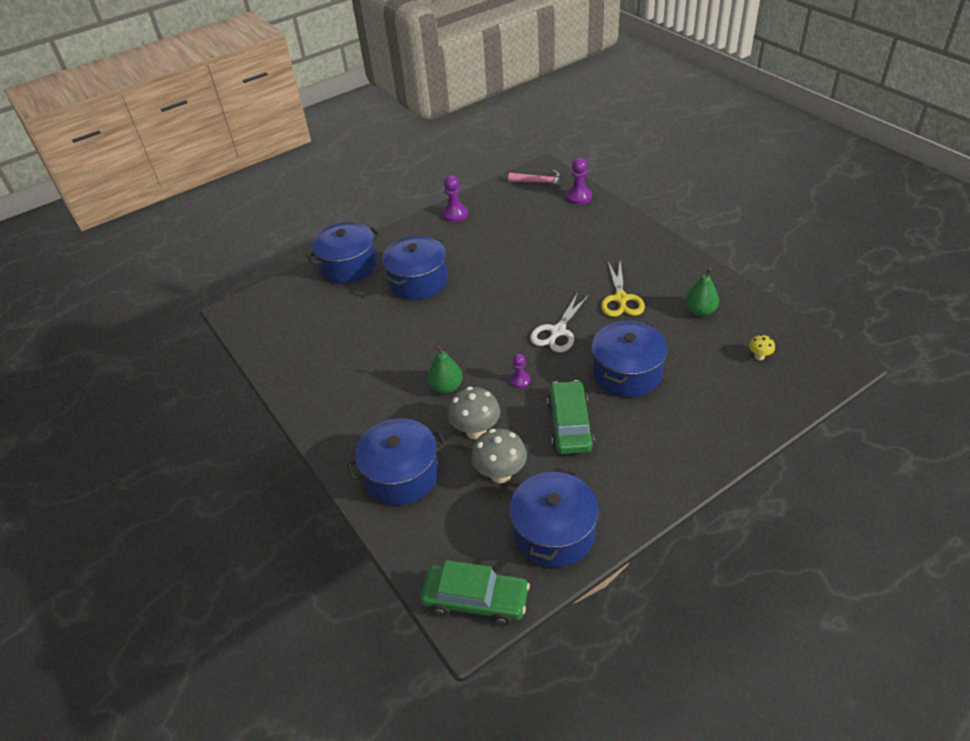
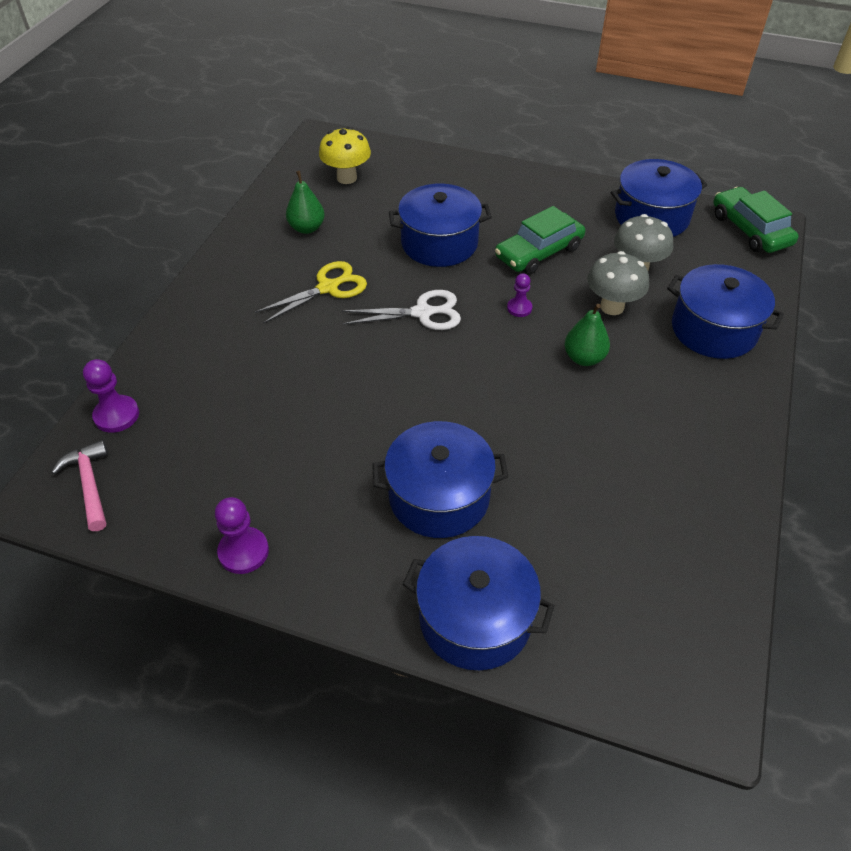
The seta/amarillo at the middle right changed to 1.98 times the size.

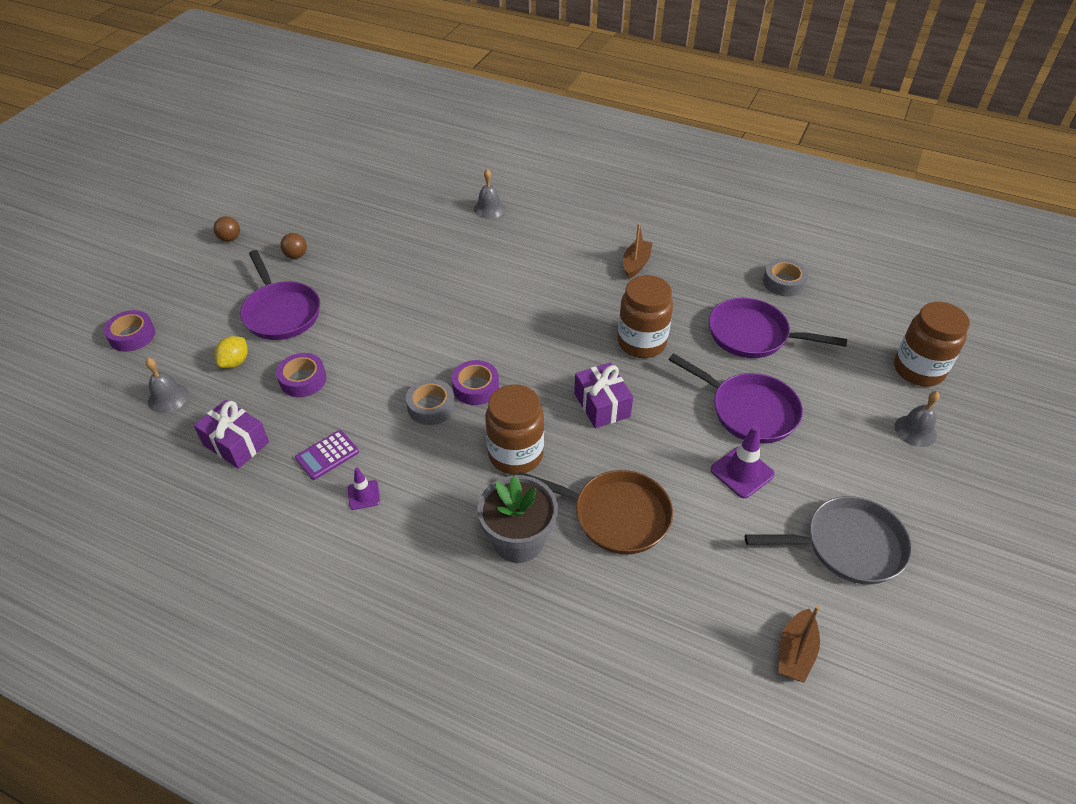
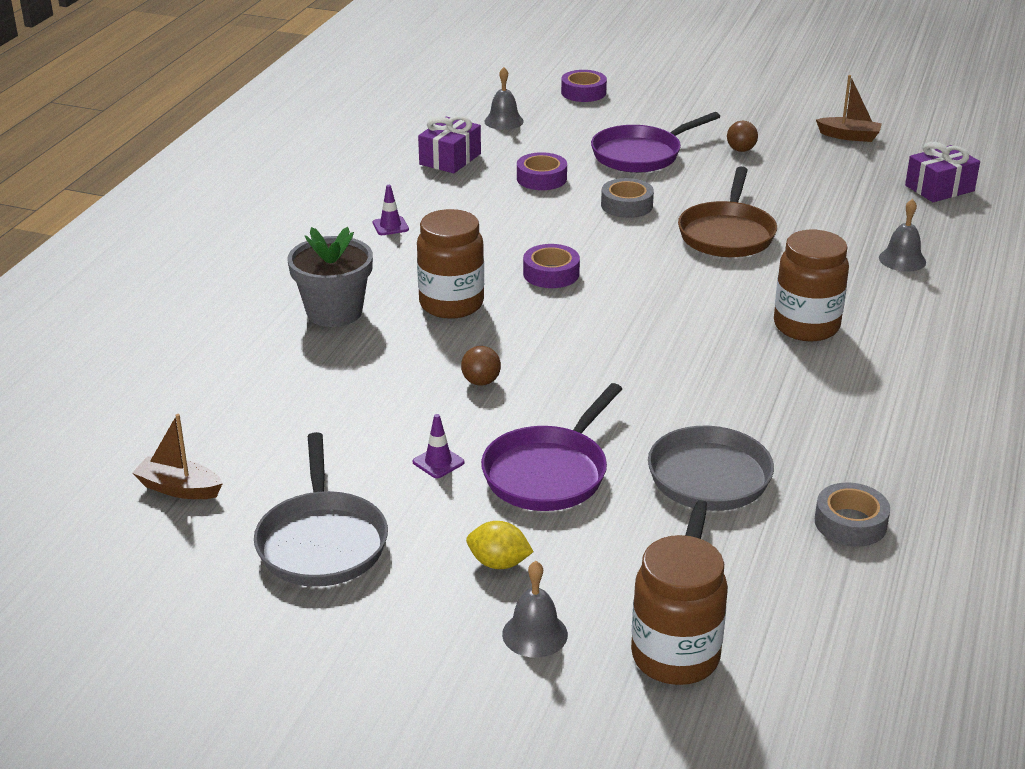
The pelota/marrón (1st from left) moved from the top left to the centre.
The barco/marrón (1st from left in the first image) moved from the top centre to the top right.
The tarro/marrón (2nd from left in the first image) moved from the centre to the middle right.
The sartén/morado (3rd from left) at the middle right became the sartén/gris (2nd from left) at the middle right.
The limón/amarillo moved from the middle left to the bottom centre.
The regalo/morado (2nd from left) moved from the centre to the top right.
The cinta adhesiva/gris (1st from left) moved from the centre to the top centre.
The cono de tráfico/morado (2nd from left) at the middle right changed to 0.61 times the size.
The calculadora/morado at the middle left disappeared.
The sartén/marrón moved from the centre to the top right.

• • • • • • •

▶ Task description
Would you transcribe all of the data exactly, omitting any pictures?

▶ Result below
The seta/amarillo at the middle right changed to 1.98 times the size.

The pelota/marrón (1st from left) moved from the top left to the centre.
The barco/marrón (1st from left in the first image) moved from the top centre to the top right.
The tarro/marrón (2nd from left in the first image) moved from the centre to the middle right.
The sartén/morado (3rd from left) at the middle right became the sartén/gris (2nd from left) at the middle right.
The limón/amarillo moved from the middle left to the bottom centre.
The regalo/morado (2nd from left) moved from the centre to the top right.
The cinta adhesiva/gris (1st from left) moved from the centre to the top centre.
The cono de tráfico/morado (2nd from left) at the middle right changed to 0.61 times the size.
The calculadora/morado at the middle left disappeared.
The sartén/marrón moved from the centre to the top right.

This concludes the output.